Among the records below, find each line that includes the string "none" and copy it.

Revision comparison data ->
════════
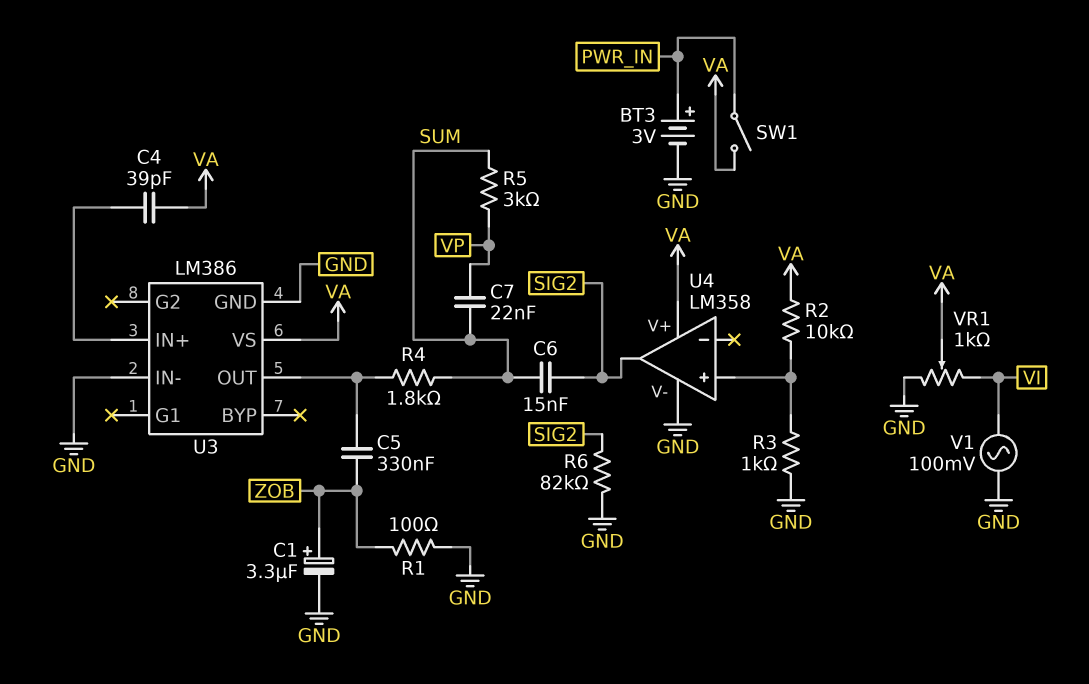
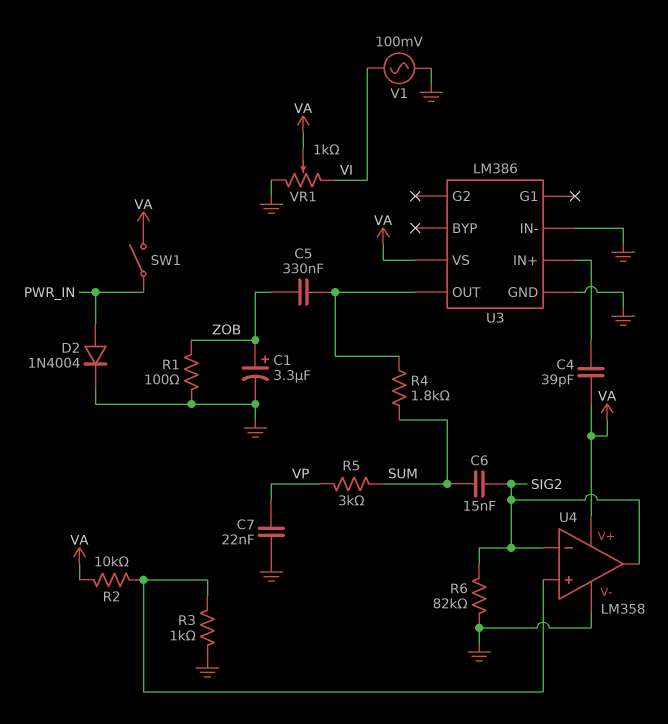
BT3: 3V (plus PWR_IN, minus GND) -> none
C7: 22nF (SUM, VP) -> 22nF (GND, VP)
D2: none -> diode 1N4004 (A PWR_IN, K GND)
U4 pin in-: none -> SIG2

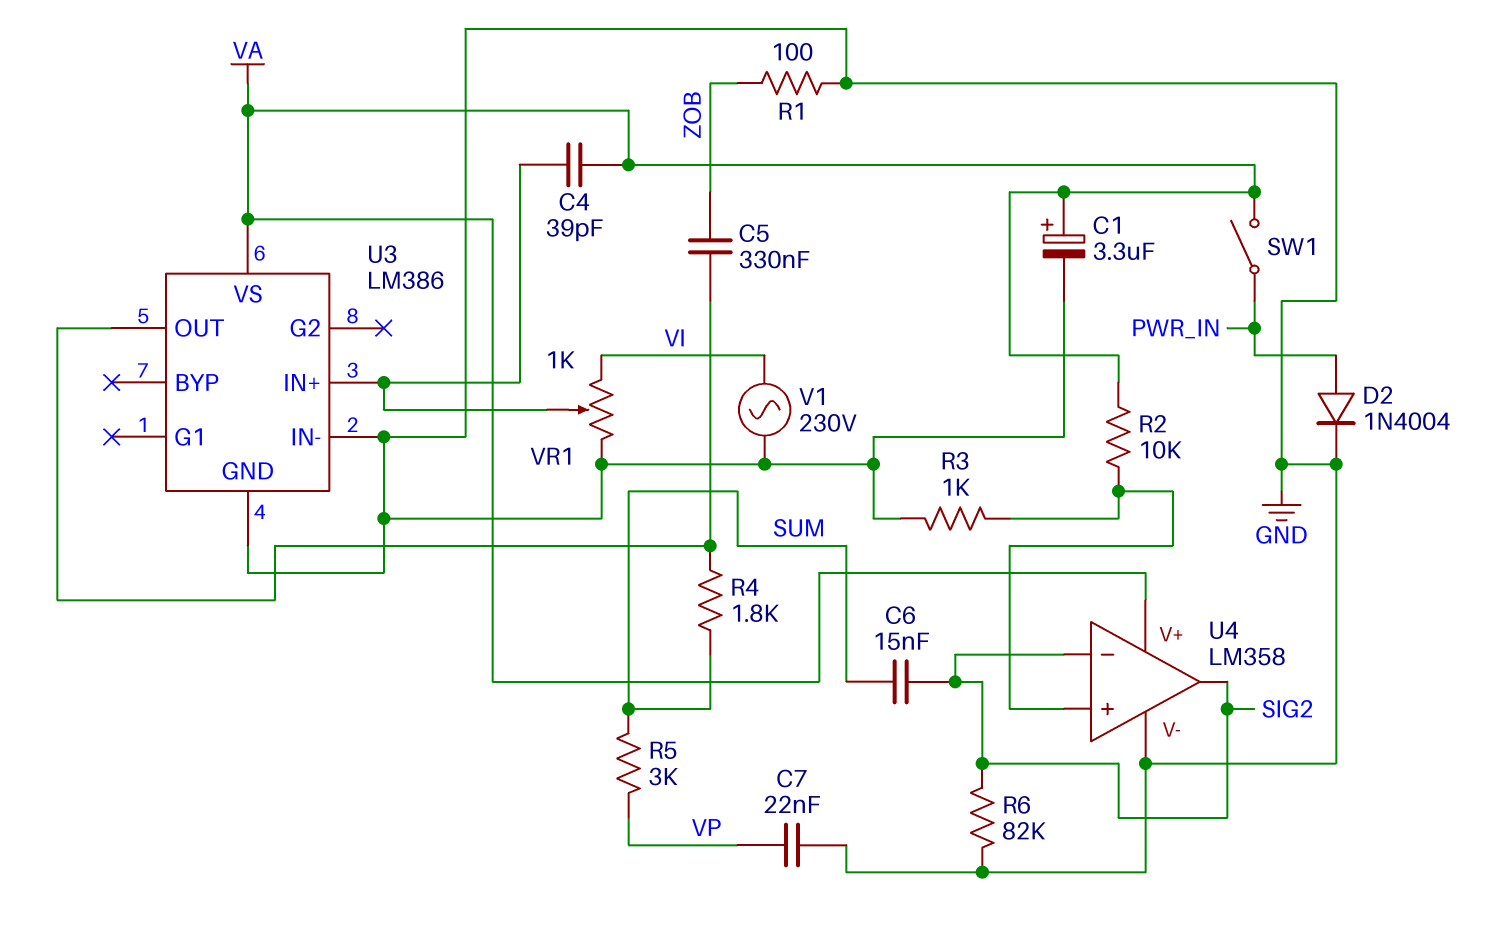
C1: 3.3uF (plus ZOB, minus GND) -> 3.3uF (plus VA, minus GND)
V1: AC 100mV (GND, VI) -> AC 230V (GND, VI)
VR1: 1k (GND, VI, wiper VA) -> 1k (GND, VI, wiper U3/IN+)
════════
Your response ->
BT3: 3V (plus PWR_IN, minus GND) -> none
D2: none -> diode 1N4004 (A PWR_IN, K GND)
U4 pin in-: none -> SIG2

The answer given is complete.